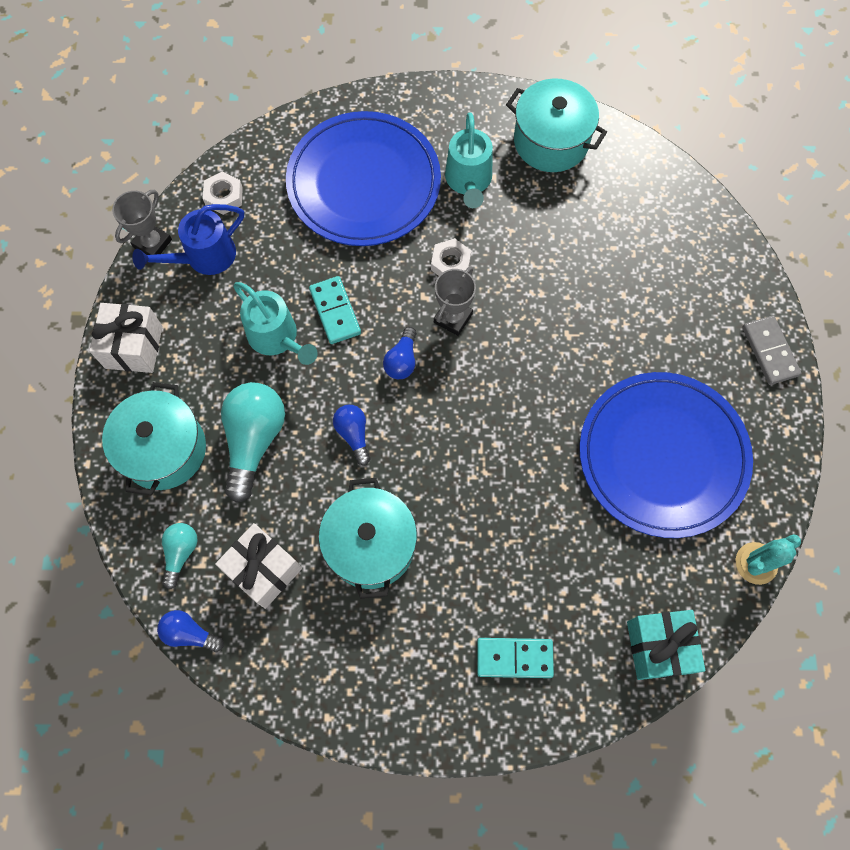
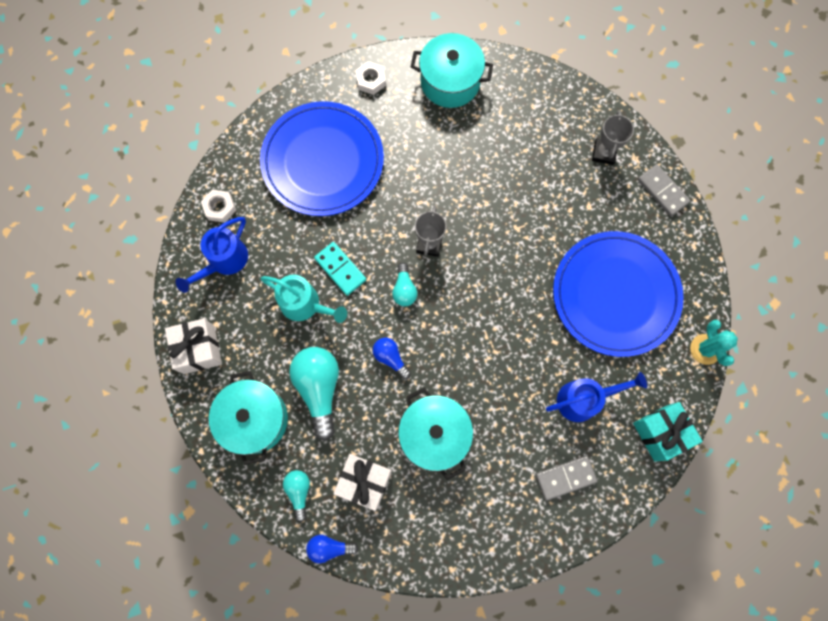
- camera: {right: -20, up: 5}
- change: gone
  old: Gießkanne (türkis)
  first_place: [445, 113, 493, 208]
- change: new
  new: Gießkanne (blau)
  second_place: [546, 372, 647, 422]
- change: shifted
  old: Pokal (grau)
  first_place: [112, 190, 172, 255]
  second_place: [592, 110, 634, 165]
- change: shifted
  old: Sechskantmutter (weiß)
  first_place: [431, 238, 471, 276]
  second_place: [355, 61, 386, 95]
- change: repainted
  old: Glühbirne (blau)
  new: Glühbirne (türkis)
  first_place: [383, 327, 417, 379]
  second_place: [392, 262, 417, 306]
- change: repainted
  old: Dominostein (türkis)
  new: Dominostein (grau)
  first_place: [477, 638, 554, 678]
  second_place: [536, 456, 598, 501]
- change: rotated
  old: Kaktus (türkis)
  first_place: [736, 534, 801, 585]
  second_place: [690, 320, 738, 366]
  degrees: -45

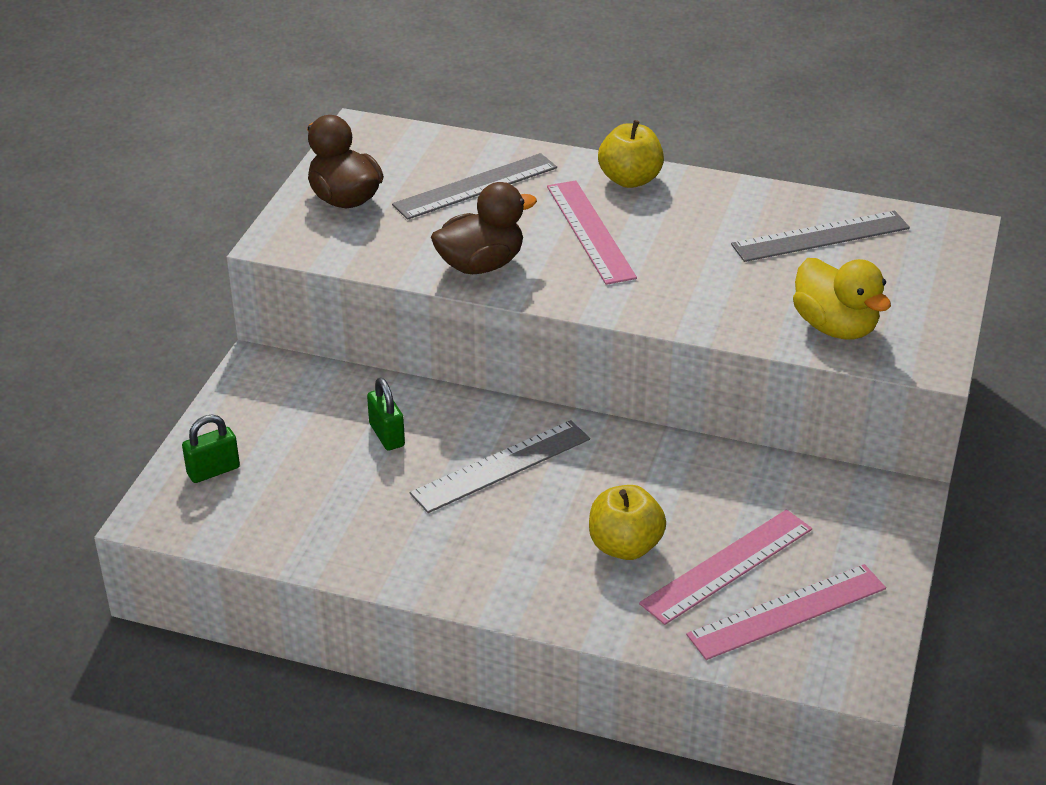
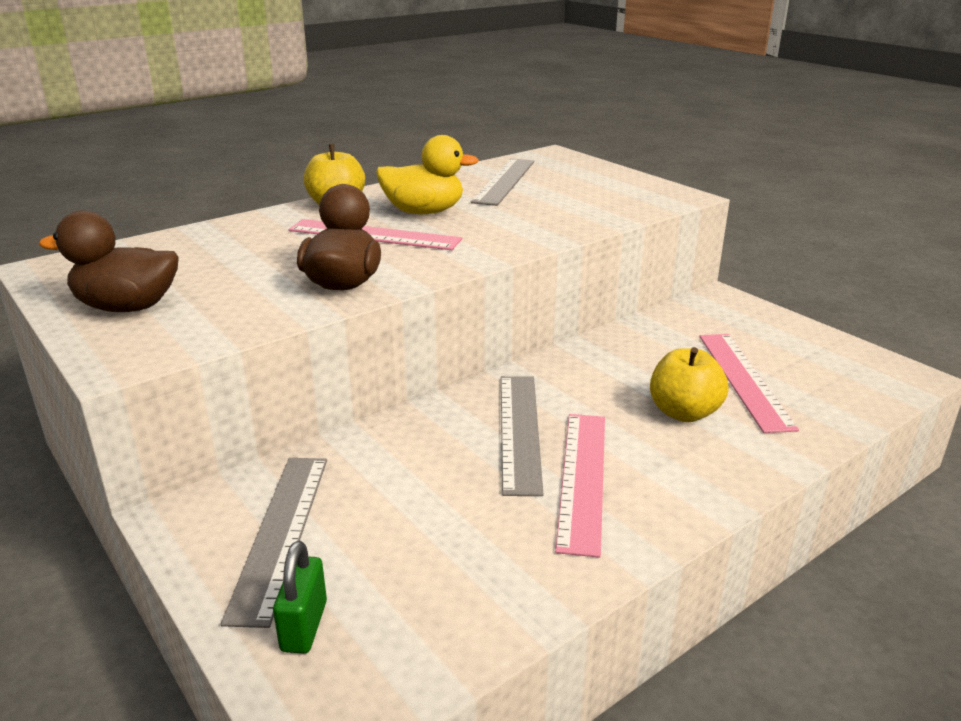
- camera: {right: -55, up: -10}
- change: gone
  old: Vorhängeschloss (grün)
  first_place: [367, 378, 405, 450]
- change: shifted
  old: Lineal (grau)
  first_place: [392, 153, 557, 220]
  second_place: [221, 458, 327, 628]
- change: shifted
  old: Lineal (rosa)
  first_place: [686, 564, 886, 660]
  second_place: [555, 414, 605, 558]
- change: shifted
  old: Ente (gelb)
  first_place: [793, 258, 891, 340]
  second_place: [376, 135, 479, 214]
+ + + + +
● WHAT YOU NEED TO DO:
Retype everything in the entries above exactly. The pictures are to be omitted.

● SOLUTION FOR THIS TASK:
- camera: {right: -20, up: 5}
- change: gone
  old: Gießkanne (türkis)
  first_place: [445, 113, 493, 208]
- change: new
  new: Gießkanne (blau)
  second_place: [546, 372, 647, 422]
- change: shifted
  old: Pokal (grau)
  first_place: [112, 190, 172, 255]
  second_place: [592, 110, 634, 165]
- change: shifted
  old: Sechskantmutter (weiß)
  first_place: [431, 238, 471, 276]
  second_place: [355, 61, 386, 95]
- change: repainted
  old: Glühbirne (blau)
  new: Glühbirne (türkis)
  first_place: [383, 327, 417, 379]
  second_place: [392, 262, 417, 306]
- change: repainted
  old: Dominostein (türkis)
  new: Dominostein (grau)
  first_place: [477, 638, 554, 678]
  second_place: [536, 456, 598, 501]
- change: rotated
  old: Kaktus (türkis)
  first_place: [736, 534, 801, 585]
  second_place: [690, 320, 738, 366]
  degrees: -45

- camera: {right: -55, up: -10}
- change: gone
  old: Vorhängeschloss (grün)
  first_place: [367, 378, 405, 450]
- change: shifted
  old: Lineal (grau)
  first_place: [392, 153, 557, 220]
  second_place: [221, 458, 327, 628]
- change: shifted
  old: Lineal (rosa)
  first_place: [686, 564, 886, 660]
  second_place: [555, 414, 605, 558]
- change: shifted
  old: Ente (gelb)
  first_place: [793, 258, 891, 340]
  second_place: [376, 135, 479, 214]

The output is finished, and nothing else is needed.